## What you need to do
Print this span of the material below exactly: the line with "pink nut: 4 -> 5", the line with "red traffic cone: 5 -> 6", and every line between them, but nothing else.

## The data

..........

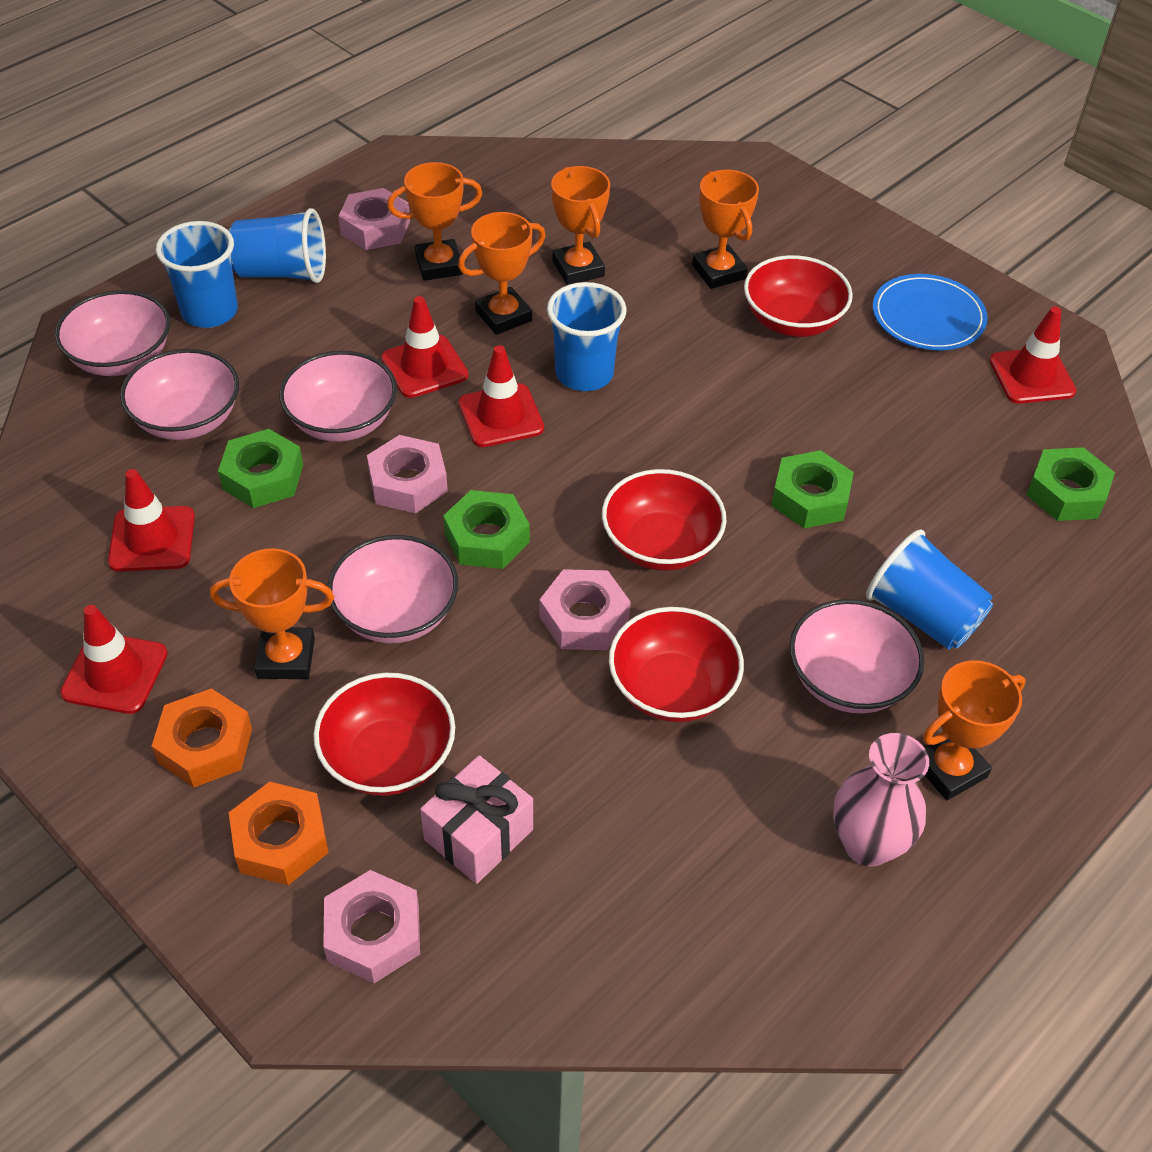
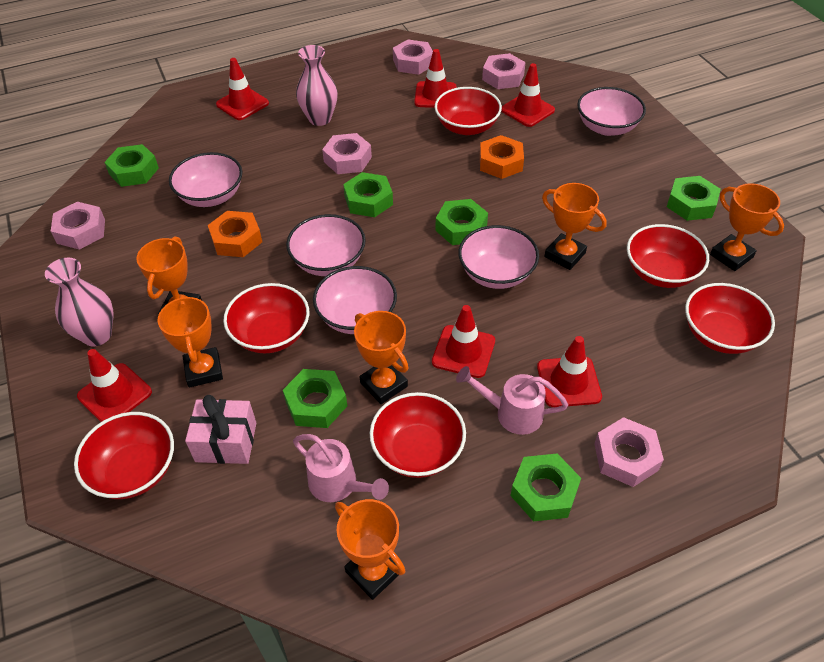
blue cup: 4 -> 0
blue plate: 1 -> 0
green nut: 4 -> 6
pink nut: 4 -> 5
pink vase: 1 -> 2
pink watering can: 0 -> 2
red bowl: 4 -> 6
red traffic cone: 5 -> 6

..........

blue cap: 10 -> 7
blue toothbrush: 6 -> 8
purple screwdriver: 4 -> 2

..........

## Written answer
pink nut: 4 -> 5
pink vase: 1 -> 2
pink watering can: 0 -> 2
red bowl: 4 -> 6
red traffic cone: 5 -> 6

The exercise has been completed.